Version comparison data
+++++

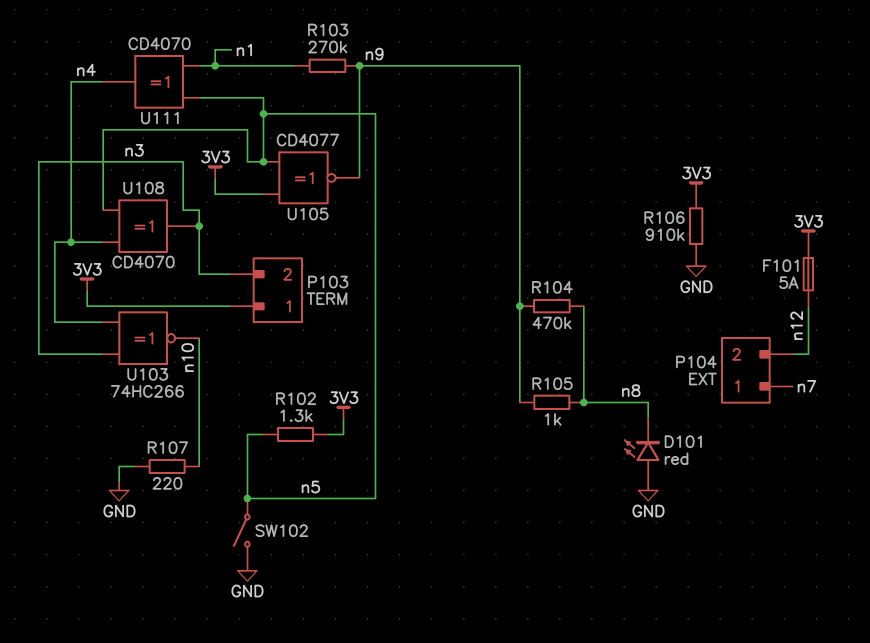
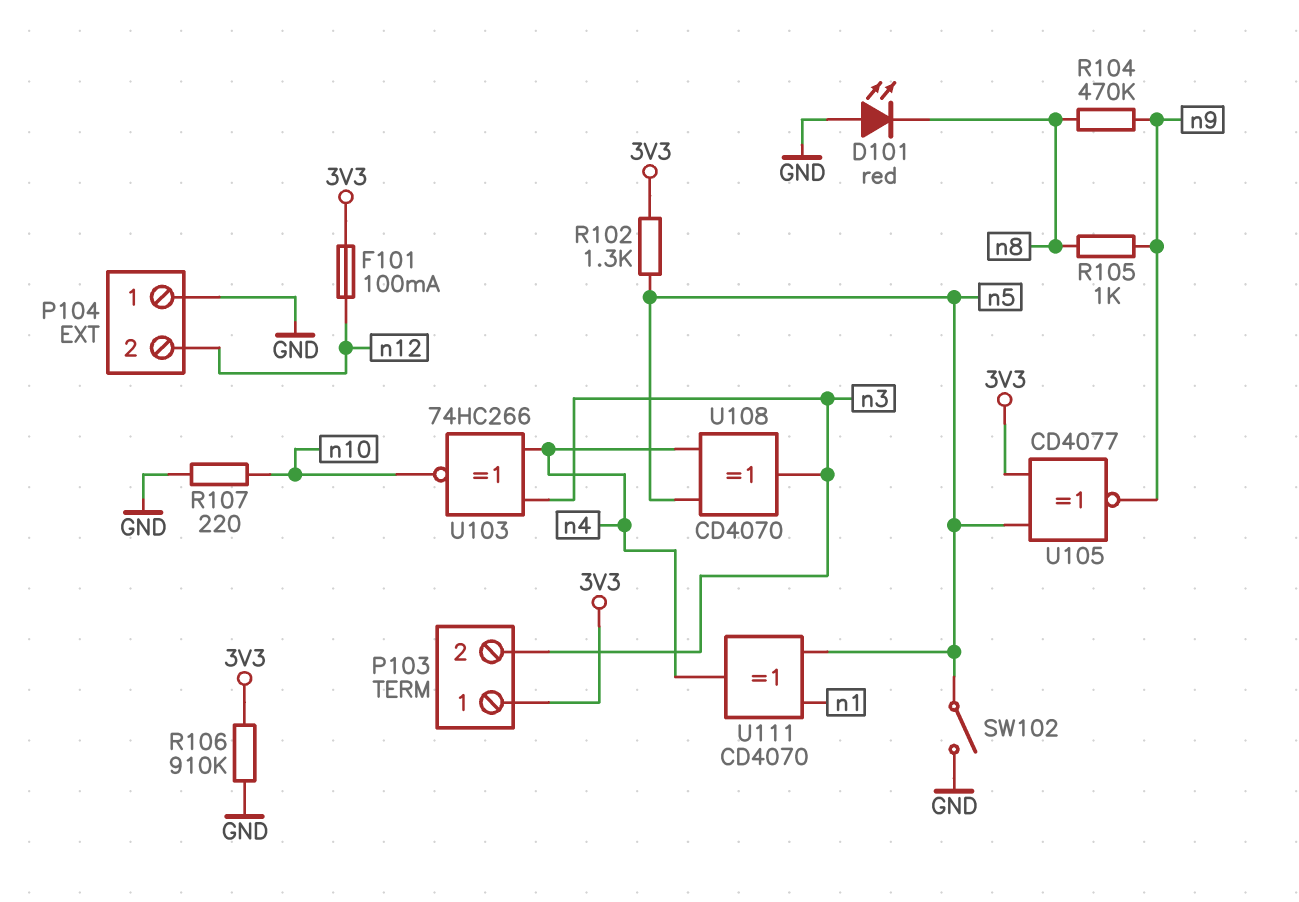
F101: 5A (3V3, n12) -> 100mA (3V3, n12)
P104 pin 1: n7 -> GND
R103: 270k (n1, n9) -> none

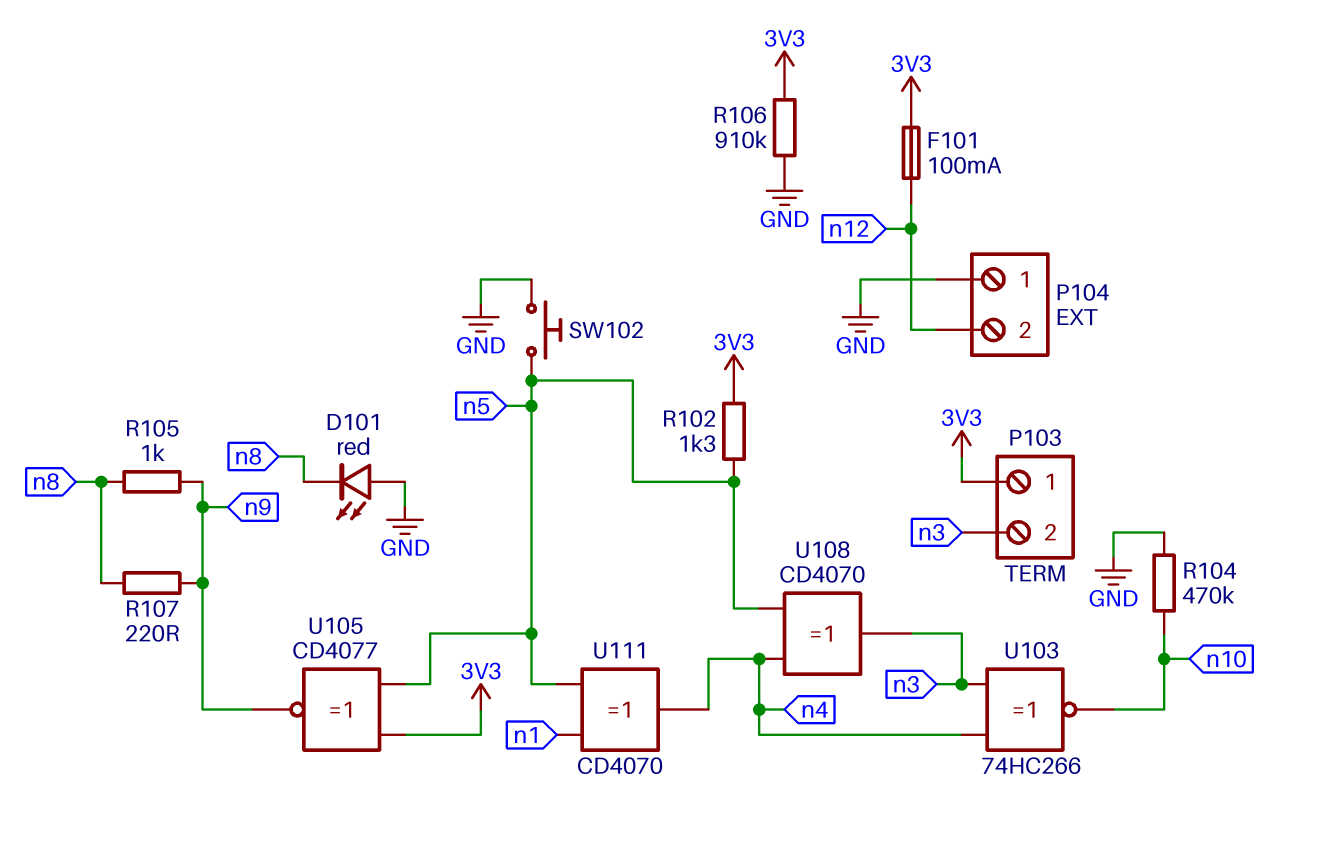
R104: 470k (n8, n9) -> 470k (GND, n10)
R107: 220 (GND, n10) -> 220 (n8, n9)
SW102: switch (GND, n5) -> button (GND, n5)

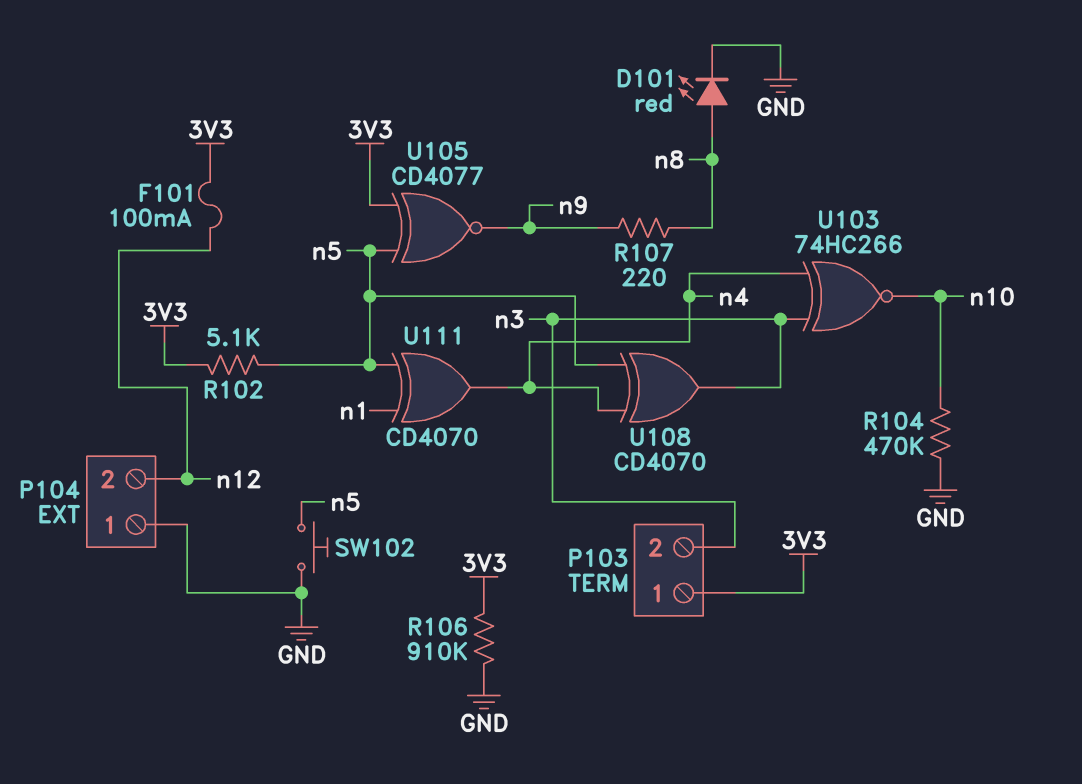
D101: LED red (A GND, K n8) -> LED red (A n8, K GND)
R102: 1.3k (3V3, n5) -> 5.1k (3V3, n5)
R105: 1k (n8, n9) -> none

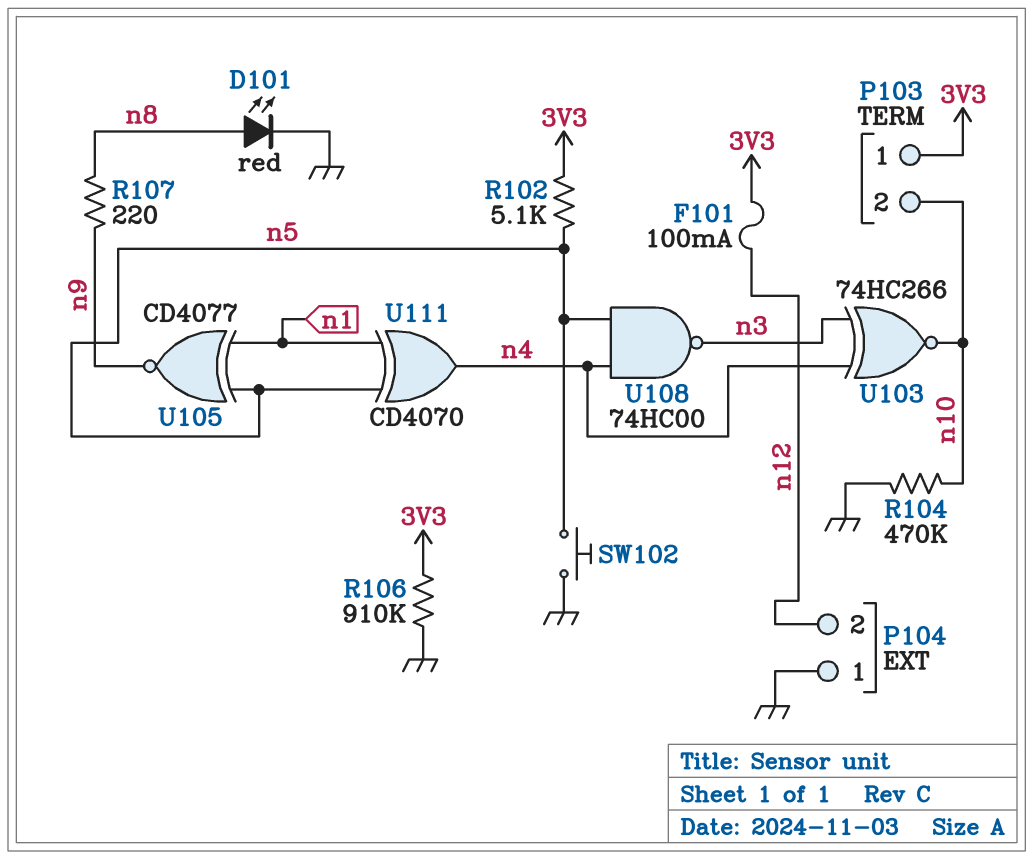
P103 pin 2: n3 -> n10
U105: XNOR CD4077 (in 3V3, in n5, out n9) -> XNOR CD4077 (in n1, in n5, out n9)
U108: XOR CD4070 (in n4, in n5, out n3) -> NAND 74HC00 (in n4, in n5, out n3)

+++++

In the data above, how many lines contain the word "none"? Write the number only.

2